## WHAT YOU SHOULD DO
Copy every line of the listing below word for word, leaving out the pictures.

*****

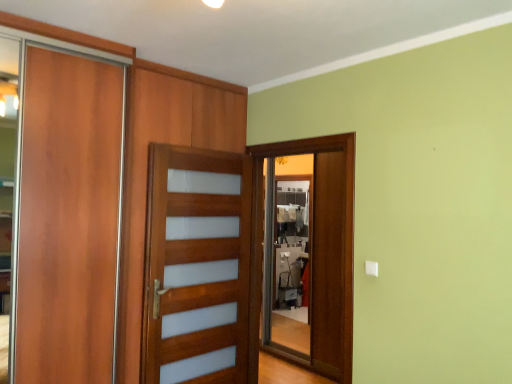
This screenshot has width=512, height=384. Identify the location of wooden screen door at center, the second screen door positioned from the left. (304, 253).

Describe the element at coordinates (304, 253) in the screenshot. I see `wooden screen door at center, which is counted as the 1th screen door, starting from the right` at that location.

Locate an element on the screen. translucent wood screen door at center, the first screen door positioned from the left is located at coordinates (196, 267).

The width and height of the screenshot is (512, 384). Describe the element at coordinates (196, 267) in the screenshot. I see `translucent wood screen door at center, the 2th screen door in the right-to-left sequence` at that location.

Identify the location of wooden screen door at center, which is counted as the 1th screen door, starting from the right. (304, 253).

From the picture: Is translucent wood screen door at center, the 2th screen door in the right-to-left sequence, to the right of wooden screen door at center, which is counted as the 1th screen door, starting from the right, from the viewer's perspective?

Incorrect, translucent wood screen door at center, the 2th screen door in the right-to-left sequence, is not on the right side of wooden screen door at center, which is counted as the 1th screen door, starting from the right.

Is translucent wood screen door at center, the first screen door positioned from the left, closer to the viewer compared to wooden screen door at center, the second screen door positioned from the left?

Yes, translucent wood screen door at center, the first screen door positioned from the left, is closer to the viewer.

Is point (189, 288) farther from viewer compared to point (333, 341)?

That is False.

From the image's perspective, relative to wooden screen door at center, which is counted as the 1th screen door, starting from the right, is translucent wood screen door at center, the 2th screen door in the right-to-left sequence, above or below?

From the image's perspective, translucent wood screen door at center, the 2th screen door in the right-to-left sequence, appears below wooden screen door at center, which is counted as the 1th screen door, starting from the right.

From a real-world perspective, is translucent wood screen door at center, the first screen door positioned from the left, under wooden screen door at center, which is counted as the 1th screen door, starting from the right?

Correct, in the physical world, translucent wood screen door at center, the first screen door positioned from the left, is lower than wooden screen door at center, which is counted as the 1th screen door, starting from the right.

In terms of width, does translucent wood screen door at center, the first screen door positioned from the left, look wider or thinner when compared to wooden screen door at center, the second screen door positioned from the left?

In the image, translucent wood screen door at center, the first screen door positioned from the left, appears to be wider than wooden screen door at center, the second screen door positioned from the left.

Between translucent wood screen door at center, the 2th screen door in the right-to-left sequence, and wooden screen door at center, the second screen door positioned from the left, which one has less height?

Standing shorter between the two is translucent wood screen door at center, the 2th screen door in the right-to-left sequence.

Which of these two, translucent wood screen door at center, the first screen door positioned from the left, or wooden screen door at center, which is counted as the 1th screen door, starting from the right, is bigger?

Bigger between the two is translucent wood screen door at center, the first screen door positioned from the left.

Is wooden screen door at center, the second screen door positioned from the left, located within translucent wood screen door at center, the first screen door positioned from the left?

That's incorrect, wooden screen door at center, the second screen door positioned from the left, is not inside translucent wood screen door at center, the first screen door positioned from the left.

Would you consider translucent wood screen door at center, the 2th screen door in the right-to-left sequence, to be distant from wooden screen door at center, which is counted as the 1th screen door, starting from the right?

Yes, translucent wood screen door at center, the 2th screen door in the right-to-left sequence, and wooden screen door at center, which is counted as the 1th screen door, starting from the right, are located far from each other.

Is translucent wood screen door at center, the 2th screen door in the right-to-left sequence, aimed at wooden screen door at center, the second screen door positioned from the left?

Yes, translucent wood screen door at center, the 2th screen door in the right-to-left sequence, is turned towards wooden screen door at center, the second screen door positioned from the left.

How far apart are translucent wood screen door at center, the first screen door positioned from the left, and wooden screen door at center, which is counted as the 1th screen door, starting from the right?

translucent wood screen door at center, the first screen door positioned from the left, and wooden screen door at center, which is counted as the 1th screen door, starting from the right, are 5.03 feet apart from each other.

The width and height of the screenshot is (512, 384). Identify the location of screen door beneath the wooden screen door at center, which is counted as the 1th screen door, starting from the right (from a real-world perspective). (196, 267).

Based on the photo, is wooden screen door at center, the second screen door positioned from the left, at the right side of translucent wood screen door at center, the 2th screen door in the right-to-left sequence?

Indeed, wooden screen door at center, the second screen door positioned from the left, is positioned on the right side of translucent wood screen door at center, the 2th screen door in the right-to-left sequence.

Is wooden screen door at center, the second screen door positioned from the left, positioned behind translucent wood screen door at center, the first screen door positioned from the left?

That is True.

Does point (337, 154) appear closer or farther from the camera than point (191, 338)?

Clearly, point (337, 154) is more distant from the camera than point (191, 338).

From the image's perspective, relative to translucent wood screen door at center, the first screen door positioned from the left, is wooden screen door at center, the second screen door positioned from the left, above or below?

From the image's perspective, wooden screen door at center, the second screen door positioned from the left, appears above translucent wood screen door at center, the first screen door positioned from the left.

From a real-world perspective, relative to translucent wood screen door at center, the first screen door positioned from the left, is wooden screen door at center, which is counted as the 1th screen door, starting from the right, vertically above or below?

wooden screen door at center, which is counted as the 1th screen door, starting from the right, is situated higher than translucent wood screen door at center, the first screen door positioned from the left, in the real world.

Between wooden screen door at center, the second screen door positioned from the left, and translucent wood screen door at center, the 2th screen door in the right-to-left sequence, which one has smaller width?

With smaller width is wooden screen door at center, the second screen door positioned from the left.

Who is taller, wooden screen door at center, the second screen door positioned from the left, or translucent wood screen door at center, the first screen door positioned from the left?

wooden screen door at center, the second screen door positioned from the left, is taller.

Considering the relative sizes of wooden screen door at center, the second screen door positioned from the left, and translucent wood screen door at center, the 2th screen door in the right-to-left sequence, in the image provided, is wooden screen door at center, the second screen door positioned from the left, bigger than translucent wood screen door at center, the 2th screen door in the right-to-left sequence,?

No.

Do you think wooden screen door at center, the second screen door positioned from the left, is within translucent wood screen door at center, the first screen door positioned from the left, or outside of it?

wooden screen door at center, the second screen door positioned from the left, exists outside the volume of translucent wood screen door at center, the first screen door positioned from the left.

In the scene shown: Would you consider wooden screen door at center, which is counted as the 1th screen door, starting from the right, to be distant from translucent wood screen door at center, the first screen door positioned from the left?

Yes, wooden screen door at center, which is counted as the 1th screen door, starting from the right, is far from translucent wood screen door at center, the first screen door positioned from the left.

Is wooden screen door at center, which is counted as the 1th screen door, starting from the right, looking in the opposite direction of translucent wood screen door at center, the first screen door positioned from the left?

No.

Find the location of a particular element. This screenshot has height=384, width=512. screen door that appears above the translucent wood screen door at center, the 2th screen door in the right-to-left sequence (from the image's perspective) is located at coordinates (x=304, y=253).

Where is `screen door that is on the left side of wooden screen door at center, the second screen door positioned from the left`? The height and width of the screenshot is (384, 512). screen door that is on the left side of wooden screen door at center, the second screen door positioned from the left is located at coordinates (196, 267).

At what (x,y) coordinates should I click in order to perform the action: click on screen door that appears behind the translucent wood screen door at center, the first screen door positioned from the left. Please return your answer as a coordinate pair (x, y). The width and height of the screenshot is (512, 384). Looking at the image, I should click on (304, 253).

*****

## WRITTEN SOLUTION
This screenshot has width=512, height=384. Identify the location of wooden screen door at center, the second screen door positioned from the left. (304, 253).

Describe the element at coordinates (304, 253) in the screenshot. I see `wooden screen door at center, which is counted as the 1th screen door, starting from the right` at that location.

Locate an element on the screen. translucent wood screen door at center, the first screen door positioned from the left is located at coordinates (196, 267).

The width and height of the screenshot is (512, 384). Describe the element at coordinates (196, 267) in the screenshot. I see `translucent wood screen door at center, the 2th screen door in the right-to-left sequence` at that location.

Identify the location of wooden screen door at center, which is counted as the 1th screen door, starting from the right. (304, 253).

From the picture: Is translucent wood screen door at center, the 2th screen door in the right-to-left sequence, to the right of wooden screen door at center, which is counted as the 1th screen door, starting from the right, from the viewer's perspective?

Incorrect, translucent wood screen door at center, the 2th screen door in the right-to-left sequence, is not on the right side of wooden screen door at center, which is counted as the 1th screen door, starting from the right.

Is translucent wood screen door at center, the first screen door positioned from the left, closer to the viewer compared to wooden screen door at center, the second screen door positioned from the left?

Yes, translucent wood screen door at center, the first screen door positioned from the left, is closer to the viewer.

Is point (189, 288) farther from viewer compared to point (333, 341)?

That is False.

From the image's perspective, relative to wooden screen door at center, which is counted as the 1th screen door, starting from the right, is translucent wood screen door at center, the 2th screen door in the right-to-left sequence, above or below?

From the image's perspective, translucent wood screen door at center, the 2th screen door in the right-to-left sequence, appears below wooden screen door at center, which is counted as the 1th screen door, starting from the right.

From a real-world perspective, is translucent wood screen door at center, the first screen door positioned from the left, under wooden screen door at center, which is counted as the 1th screen door, starting from the right?

Correct, in the physical world, translucent wood screen door at center, the first screen door positioned from the left, is lower than wooden screen door at center, which is counted as the 1th screen door, starting from the right.

In terms of width, does translucent wood screen door at center, the first screen door positioned from the left, look wider or thinner when compared to wooden screen door at center, the second screen door positioned from the left?

In the image, translucent wood screen door at center, the first screen door positioned from the left, appears to be wider than wooden screen door at center, the second screen door positioned from the left.

Between translucent wood screen door at center, the 2th screen door in the right-to-left sequence, and wooden screen door at center, the second screen door positioned from the left, which one has less height?

Standing shorter between the two is translucent wood screen door at center, the 2th screen door in the right-to-left sequence.

Which of these two, translucent wood screen door at center, the first screen door positioned from the left, or wooden screen door at center, which is counted as the 1th screen door, starting from the right, is bigger?

Bigger between the two is translucent wood screen door at center, the first screen door positioned from the left.

Is wooden screen door at center, the second screen door positioned from the left, located within translucent wood screen door at center, the first screen door positioned from the left?

That's incorrect, wooden screen door at center, the second screen door positioned from the left, is not inside translucent wood screen door at center, the first screen door positioned from the left.

Would you consider translucent wood screen door at center, the 2th screen door in the right-to-left sequence, to be distant from wooden screen door at center, which is counted as the 1th screen door, starting from the right?

Yes, translucent wood screen door at center, the 2th screen door in the right-to-left sequence, and wooden screen door at center, which is counted as the 1th screen door, starting from the right, are located far from each other.

Is translucent wood screen door at center, the 2th screen door in the right-to-left sequence, aimed at wooden screen door at center, the second screen door positioned from the left?

Yes, translucent wood screen door at center, the 2th screen door in the right-to-left sequence, is turned towards wooden screen door at center, the second screen door positioned from the left.

How far apart are translucent wood screen door at center, the first screen door positioned from the left, and wooden screen door at center, which is counted as the 1th screen door, starting from the right?

translucent wood screen door at center, the first screen door positioned from the left, and wooden screen door at center, which is counted as the 1th screen door, starting from the right, are 5.03 feet apart from each other.

The width and height of the screenshot is (512, 384). Identify the location of screen door beneath the wooden screen door at center, which is counted as the 1th screen door, starting from the right (from a real-world perspective). (196, 267).

Based on the photo, is wooden screen door at center, the second screen door positioned from the left, at the right side of translucent wood screen door at center, the 2th screen door in the right-to-left sequence?

Indeed, wooden screen door at center, the second screen door positioned from the left, is positioned on the right side of translucent wood screen door at center, the 2th screen door in the right-to-left sequence.

Is wooden screen door at center, the second screen door positioned from the left, positioned behind translucent wood screen door at center, the first screen door positioned from the left?

That is True.

Does point (337, 154) appear closer or farther from the camera than point (191, 338)?

Clearly, point (337, 154) is more distant from the camera than point (191, 338).

From the image's perspective, relative to translucent wood screen door at center, the first screen door positioned from the left, is wooden screen door at center, the second screen door positioned from the left, above or below?

From the image's perspective, wooden screen door at center, the second screen door positioned from the left, appears above translucent wood screen door at center, the first screen door positioned from the left.

From a real-world perspective, relative to translucent wood screen door at center, the first screen door positioned from the left, is wooden screen door at center, which is counted as the 1th screen door, starting from the right, vertically above or below?

wooden screen door at center, which is counted as the 1th screen door, starting from the right, is situated higher than translucent wood screen door at center, the first screen door positioned from the left, in the real world.

Between wooden screen door at center, the second screen door positioned from the left, and translucent wood screen door at center, the 2th screen door in the right-to-left sequence, which one has smaller width?

With smaller width is wooden screen door at center, the second screen door positioned from the left.

Who is taller, wooden screen door at center, the second screen door positioned from the left, or translucent wood screen door at center, the first screen door positioned from the left?

wooden screen door at center, the second screen door positioned from the left, is taller.

Considering the relative sizes of wooden screen door at center, the second screen door positioned from the left, and translucent wood screen door at center, the 2th screen door in the right-to-left sequence, in the image provided, is wooden screen door at center, the second screen door positioned from the left, bigger than translucent wood screen door at center, the 2th screen door in the right-to-left sequence,?

No.

Do you think wooden screen door at center, the second screen door positioned from the left, is within translucent wood screen door at center, the first screen door positioned from the left, or outside of it?

wooden screen door at center, the second screen door positioned from the left, exists outside the volume of translucent wood screen door at center, the first screen door positioned from the left.

In the scene shown: Would you consider wooden screen door at center, which is counted as the 1th screen door, starting from the right, to be distant from translucent wood screen door at center, the first screen door positioned from the left?

Yes, wooden screen door at center, which is counted as the 1th screen door, starting from the right, is far from translucent wood screen door at center, the first screen door positioned from the left.

Is wooden screen door at center, which is counted as the 1th screen door, starting from the right, looking in the opposite direction of translucent wood screen door at center, the first screen door positioned from the left?

No.

Find the location of a particular element. This screenshot has height=384, width=512. screen door that appears above the translucent wood screen door at center, the 2th screen door in the right-to-left sequence (from the image's perspective) is located at coordinates (x=304, y=253).

Where is `screen door that is on the left side of wooden screen door at center, the second screen door positioned from the left`? The height and width of the screenshot is (384, 512). screen door that is on the left side of wooden screen door at center, the second screen door positioned from the left is located at coordinates (196, 267).

At what (x,y) coordinates should I click in order to perform the action: click on screen door that appears behind the translucent wood screen door at center, the first screen door positioned from the left. Please return your answer as a coordinate pair (x, y). The width and height of the screenshot is (512, 384). Looking at the image, I should click on (304, 253).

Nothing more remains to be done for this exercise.